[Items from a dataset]
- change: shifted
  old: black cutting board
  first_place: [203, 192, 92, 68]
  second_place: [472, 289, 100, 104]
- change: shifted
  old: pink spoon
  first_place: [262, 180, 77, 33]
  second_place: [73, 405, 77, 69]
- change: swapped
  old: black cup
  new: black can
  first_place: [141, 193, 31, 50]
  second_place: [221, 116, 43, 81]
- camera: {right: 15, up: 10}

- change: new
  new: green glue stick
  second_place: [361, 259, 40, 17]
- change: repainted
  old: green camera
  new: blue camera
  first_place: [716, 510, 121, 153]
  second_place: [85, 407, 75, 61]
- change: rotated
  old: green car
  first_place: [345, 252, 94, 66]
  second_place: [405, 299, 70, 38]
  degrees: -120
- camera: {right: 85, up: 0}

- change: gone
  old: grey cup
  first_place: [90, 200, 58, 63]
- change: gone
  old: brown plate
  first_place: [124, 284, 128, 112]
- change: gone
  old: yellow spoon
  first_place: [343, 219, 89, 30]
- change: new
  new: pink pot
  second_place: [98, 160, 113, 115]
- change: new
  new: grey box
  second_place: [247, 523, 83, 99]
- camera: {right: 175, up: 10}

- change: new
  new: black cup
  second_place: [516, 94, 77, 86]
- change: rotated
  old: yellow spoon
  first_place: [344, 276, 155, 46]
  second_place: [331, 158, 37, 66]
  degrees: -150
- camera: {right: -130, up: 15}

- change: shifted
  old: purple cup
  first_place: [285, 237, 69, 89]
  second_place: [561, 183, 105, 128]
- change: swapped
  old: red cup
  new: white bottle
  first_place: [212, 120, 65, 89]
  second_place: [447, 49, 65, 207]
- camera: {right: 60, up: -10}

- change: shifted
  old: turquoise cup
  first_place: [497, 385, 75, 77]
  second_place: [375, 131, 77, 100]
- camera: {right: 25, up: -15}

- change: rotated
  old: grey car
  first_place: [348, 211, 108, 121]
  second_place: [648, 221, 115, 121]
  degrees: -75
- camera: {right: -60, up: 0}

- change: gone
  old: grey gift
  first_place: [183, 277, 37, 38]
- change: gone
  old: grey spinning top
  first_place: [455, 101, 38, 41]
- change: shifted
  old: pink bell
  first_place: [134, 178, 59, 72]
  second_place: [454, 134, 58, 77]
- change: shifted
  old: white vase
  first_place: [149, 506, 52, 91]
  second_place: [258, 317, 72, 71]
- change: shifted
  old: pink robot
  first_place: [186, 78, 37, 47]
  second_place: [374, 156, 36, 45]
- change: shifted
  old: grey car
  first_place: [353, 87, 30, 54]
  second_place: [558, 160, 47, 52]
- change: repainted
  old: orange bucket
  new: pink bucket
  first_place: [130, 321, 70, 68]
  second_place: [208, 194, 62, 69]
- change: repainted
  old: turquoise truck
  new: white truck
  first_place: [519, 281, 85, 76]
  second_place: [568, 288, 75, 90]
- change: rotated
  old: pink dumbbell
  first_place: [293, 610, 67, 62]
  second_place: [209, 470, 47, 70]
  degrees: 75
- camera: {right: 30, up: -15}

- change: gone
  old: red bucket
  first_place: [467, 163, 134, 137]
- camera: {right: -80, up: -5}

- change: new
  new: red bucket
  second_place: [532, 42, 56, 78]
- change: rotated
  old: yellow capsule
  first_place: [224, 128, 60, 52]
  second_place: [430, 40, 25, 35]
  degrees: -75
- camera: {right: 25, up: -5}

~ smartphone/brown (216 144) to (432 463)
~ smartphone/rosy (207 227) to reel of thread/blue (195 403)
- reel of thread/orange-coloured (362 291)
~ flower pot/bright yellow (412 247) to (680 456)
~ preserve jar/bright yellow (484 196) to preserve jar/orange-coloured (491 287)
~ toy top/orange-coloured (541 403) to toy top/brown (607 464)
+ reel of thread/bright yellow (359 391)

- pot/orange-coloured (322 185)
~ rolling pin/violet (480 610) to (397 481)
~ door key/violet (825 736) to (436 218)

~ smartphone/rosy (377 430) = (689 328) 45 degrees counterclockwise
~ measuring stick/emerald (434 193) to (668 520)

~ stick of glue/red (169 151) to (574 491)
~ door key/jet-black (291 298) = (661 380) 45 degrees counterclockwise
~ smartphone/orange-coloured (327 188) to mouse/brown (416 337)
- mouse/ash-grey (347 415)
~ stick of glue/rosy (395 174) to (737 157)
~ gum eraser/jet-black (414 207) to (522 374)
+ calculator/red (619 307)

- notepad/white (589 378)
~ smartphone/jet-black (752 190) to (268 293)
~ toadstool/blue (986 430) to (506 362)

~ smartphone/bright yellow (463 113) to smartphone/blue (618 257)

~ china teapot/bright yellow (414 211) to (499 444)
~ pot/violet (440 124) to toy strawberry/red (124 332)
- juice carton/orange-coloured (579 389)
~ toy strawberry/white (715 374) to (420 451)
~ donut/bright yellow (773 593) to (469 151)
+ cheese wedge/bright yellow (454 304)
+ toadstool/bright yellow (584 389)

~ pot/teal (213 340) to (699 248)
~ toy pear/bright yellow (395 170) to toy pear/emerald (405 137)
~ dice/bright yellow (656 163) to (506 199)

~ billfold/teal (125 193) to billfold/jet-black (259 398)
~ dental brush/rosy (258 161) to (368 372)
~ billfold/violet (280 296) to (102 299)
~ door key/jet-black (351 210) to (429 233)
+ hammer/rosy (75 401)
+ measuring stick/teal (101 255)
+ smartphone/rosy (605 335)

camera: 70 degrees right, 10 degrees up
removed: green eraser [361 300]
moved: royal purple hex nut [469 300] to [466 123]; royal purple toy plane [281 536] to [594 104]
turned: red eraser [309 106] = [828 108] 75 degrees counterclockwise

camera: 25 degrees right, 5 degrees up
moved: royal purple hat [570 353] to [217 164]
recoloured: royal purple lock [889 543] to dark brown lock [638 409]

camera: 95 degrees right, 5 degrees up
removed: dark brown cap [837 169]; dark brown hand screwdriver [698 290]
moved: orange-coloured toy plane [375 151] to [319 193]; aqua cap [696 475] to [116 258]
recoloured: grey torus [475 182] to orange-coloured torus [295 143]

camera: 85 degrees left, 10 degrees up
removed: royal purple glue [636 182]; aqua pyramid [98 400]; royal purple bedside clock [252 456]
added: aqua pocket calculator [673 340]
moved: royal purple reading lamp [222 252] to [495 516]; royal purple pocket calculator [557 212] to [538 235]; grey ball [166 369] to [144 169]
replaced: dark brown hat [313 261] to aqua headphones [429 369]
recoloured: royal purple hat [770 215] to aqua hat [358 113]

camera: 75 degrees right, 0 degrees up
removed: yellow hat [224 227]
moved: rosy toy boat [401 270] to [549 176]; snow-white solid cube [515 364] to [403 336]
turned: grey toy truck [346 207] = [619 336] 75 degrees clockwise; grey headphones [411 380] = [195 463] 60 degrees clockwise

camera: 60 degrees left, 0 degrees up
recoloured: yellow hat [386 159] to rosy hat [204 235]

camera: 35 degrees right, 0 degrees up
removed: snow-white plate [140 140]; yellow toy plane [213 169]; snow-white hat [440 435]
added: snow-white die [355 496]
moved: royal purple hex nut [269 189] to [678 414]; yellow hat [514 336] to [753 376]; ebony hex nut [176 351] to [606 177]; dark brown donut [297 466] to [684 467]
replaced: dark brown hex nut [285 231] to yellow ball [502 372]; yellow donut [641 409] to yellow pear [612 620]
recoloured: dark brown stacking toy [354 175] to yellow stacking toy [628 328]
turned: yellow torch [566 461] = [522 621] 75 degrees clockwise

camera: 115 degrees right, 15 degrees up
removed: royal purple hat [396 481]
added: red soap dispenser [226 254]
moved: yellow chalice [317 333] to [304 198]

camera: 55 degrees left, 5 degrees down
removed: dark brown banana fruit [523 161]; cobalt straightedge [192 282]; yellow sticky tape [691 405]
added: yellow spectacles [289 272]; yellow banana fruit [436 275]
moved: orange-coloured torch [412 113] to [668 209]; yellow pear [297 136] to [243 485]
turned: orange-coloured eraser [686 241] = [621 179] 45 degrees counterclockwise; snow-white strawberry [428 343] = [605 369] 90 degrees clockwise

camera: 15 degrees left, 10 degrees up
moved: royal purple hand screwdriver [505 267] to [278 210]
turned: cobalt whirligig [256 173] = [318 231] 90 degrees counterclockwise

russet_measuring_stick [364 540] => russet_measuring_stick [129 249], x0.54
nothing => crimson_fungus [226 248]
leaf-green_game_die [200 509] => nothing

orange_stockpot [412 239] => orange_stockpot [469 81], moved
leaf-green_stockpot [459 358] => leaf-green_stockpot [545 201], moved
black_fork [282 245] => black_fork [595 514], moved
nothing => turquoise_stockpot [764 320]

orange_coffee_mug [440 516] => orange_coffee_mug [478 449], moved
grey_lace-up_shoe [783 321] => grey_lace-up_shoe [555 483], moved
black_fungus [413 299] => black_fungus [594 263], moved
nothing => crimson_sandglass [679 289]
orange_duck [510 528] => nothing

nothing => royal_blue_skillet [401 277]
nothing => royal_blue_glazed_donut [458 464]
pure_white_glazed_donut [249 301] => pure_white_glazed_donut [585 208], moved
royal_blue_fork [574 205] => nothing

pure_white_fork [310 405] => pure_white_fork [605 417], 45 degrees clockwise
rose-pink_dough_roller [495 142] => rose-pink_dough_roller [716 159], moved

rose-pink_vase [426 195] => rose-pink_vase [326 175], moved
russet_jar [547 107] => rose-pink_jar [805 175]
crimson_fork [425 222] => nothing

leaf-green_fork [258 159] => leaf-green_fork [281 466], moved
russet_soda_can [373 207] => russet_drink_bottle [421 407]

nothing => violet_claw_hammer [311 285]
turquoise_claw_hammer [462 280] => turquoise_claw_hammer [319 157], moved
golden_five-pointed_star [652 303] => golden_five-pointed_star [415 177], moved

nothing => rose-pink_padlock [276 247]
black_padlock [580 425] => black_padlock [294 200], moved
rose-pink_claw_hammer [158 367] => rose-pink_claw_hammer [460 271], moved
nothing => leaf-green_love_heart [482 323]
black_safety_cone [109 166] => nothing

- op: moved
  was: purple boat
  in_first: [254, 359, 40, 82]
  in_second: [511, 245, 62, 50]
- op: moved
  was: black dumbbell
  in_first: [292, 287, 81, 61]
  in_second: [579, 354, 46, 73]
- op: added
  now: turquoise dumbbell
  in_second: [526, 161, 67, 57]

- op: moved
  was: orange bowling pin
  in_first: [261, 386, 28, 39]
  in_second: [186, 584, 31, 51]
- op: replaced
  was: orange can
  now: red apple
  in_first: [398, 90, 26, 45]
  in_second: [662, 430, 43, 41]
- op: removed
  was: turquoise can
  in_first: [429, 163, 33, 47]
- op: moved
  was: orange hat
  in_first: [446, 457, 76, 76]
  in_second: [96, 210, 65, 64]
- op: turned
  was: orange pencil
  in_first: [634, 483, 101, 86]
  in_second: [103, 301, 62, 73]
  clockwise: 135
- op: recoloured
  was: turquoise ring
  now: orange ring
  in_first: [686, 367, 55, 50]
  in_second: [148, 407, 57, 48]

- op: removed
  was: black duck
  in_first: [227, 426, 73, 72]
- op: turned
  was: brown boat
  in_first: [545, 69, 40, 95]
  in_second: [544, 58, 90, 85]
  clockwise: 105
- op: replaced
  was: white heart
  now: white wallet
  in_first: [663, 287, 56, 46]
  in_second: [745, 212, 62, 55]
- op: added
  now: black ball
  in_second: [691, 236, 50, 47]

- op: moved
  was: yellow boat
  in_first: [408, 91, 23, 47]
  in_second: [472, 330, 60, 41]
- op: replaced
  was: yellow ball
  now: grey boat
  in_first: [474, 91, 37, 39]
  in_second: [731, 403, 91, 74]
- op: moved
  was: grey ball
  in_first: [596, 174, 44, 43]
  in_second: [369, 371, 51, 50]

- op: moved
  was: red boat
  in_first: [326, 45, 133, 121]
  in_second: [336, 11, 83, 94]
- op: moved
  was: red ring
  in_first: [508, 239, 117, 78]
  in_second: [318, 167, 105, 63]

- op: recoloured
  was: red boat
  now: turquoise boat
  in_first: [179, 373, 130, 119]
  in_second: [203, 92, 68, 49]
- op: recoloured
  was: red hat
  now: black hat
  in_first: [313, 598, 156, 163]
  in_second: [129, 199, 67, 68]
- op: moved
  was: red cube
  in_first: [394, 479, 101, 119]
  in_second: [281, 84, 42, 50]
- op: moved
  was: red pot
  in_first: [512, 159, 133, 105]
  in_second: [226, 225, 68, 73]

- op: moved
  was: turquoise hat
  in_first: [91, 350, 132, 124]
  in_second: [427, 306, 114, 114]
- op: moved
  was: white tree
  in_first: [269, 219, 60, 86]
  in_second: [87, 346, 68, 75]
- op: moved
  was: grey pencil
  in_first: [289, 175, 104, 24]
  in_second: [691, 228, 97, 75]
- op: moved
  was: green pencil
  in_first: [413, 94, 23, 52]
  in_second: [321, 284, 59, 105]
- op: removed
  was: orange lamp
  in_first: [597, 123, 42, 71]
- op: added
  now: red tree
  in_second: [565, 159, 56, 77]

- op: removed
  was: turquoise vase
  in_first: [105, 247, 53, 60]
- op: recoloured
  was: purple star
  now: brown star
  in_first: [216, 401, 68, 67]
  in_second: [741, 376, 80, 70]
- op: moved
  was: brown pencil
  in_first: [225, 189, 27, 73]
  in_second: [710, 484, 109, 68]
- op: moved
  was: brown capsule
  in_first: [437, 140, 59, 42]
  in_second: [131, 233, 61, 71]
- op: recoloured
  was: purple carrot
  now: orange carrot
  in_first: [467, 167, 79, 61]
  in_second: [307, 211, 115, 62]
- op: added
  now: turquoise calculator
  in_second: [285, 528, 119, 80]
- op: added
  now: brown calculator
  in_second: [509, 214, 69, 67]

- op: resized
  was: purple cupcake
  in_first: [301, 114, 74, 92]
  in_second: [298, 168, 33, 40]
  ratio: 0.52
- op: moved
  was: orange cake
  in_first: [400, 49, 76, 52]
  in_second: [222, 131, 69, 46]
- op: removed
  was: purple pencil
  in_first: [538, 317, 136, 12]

**WORK TASK**
Will you return exactly the lines above from the one with "first_place: [141, 193, 31, 50]" down to the one with "second_place: [221, 116, 43, 81]", counting both as part of the range?

**RESPONSE AREA**
  first_place: [141, 193, 31, 50]
  second_place: [221, 116, 43, 81]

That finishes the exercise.